(Spatial reasoning data)
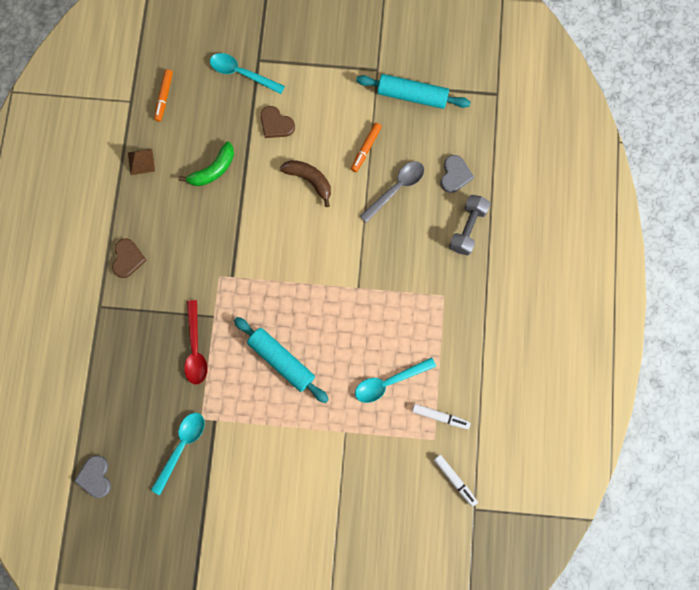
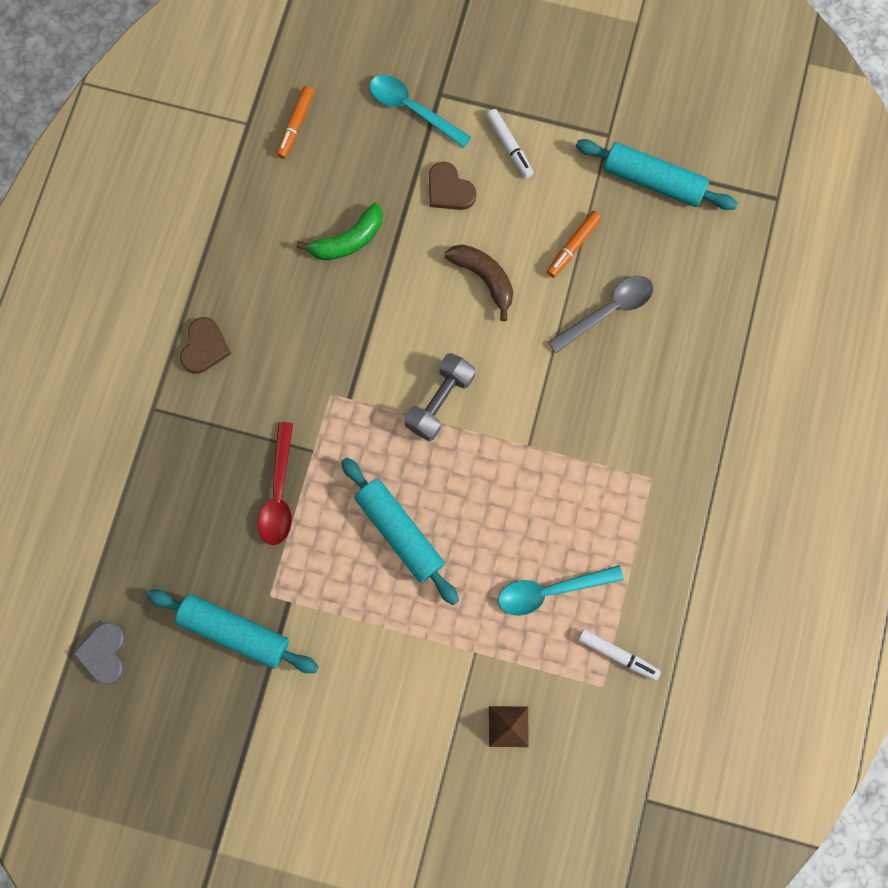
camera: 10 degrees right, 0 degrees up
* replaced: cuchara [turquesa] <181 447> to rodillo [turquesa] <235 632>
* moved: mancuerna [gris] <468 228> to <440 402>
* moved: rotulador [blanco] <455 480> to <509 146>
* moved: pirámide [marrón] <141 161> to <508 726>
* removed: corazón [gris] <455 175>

PROBLEM TO SOLVE:
Where an entry holds an image, drop the image and copy the remaining text exactly.

RESPONSE AREA:
camera: 10 degrees right, 0 degrees up
* replaced: cuchara [turquesa] <181 447> to rodillo [turquesa] <235 632>
* moved: mancuerna [gris] <468 228> to <440 402>
* moved: rotulador [blanco] <455 480> to <509 146>
* moved: pirámide [marrón] <141 161> to <508 726>
* removed: corazón [gris] <455 175>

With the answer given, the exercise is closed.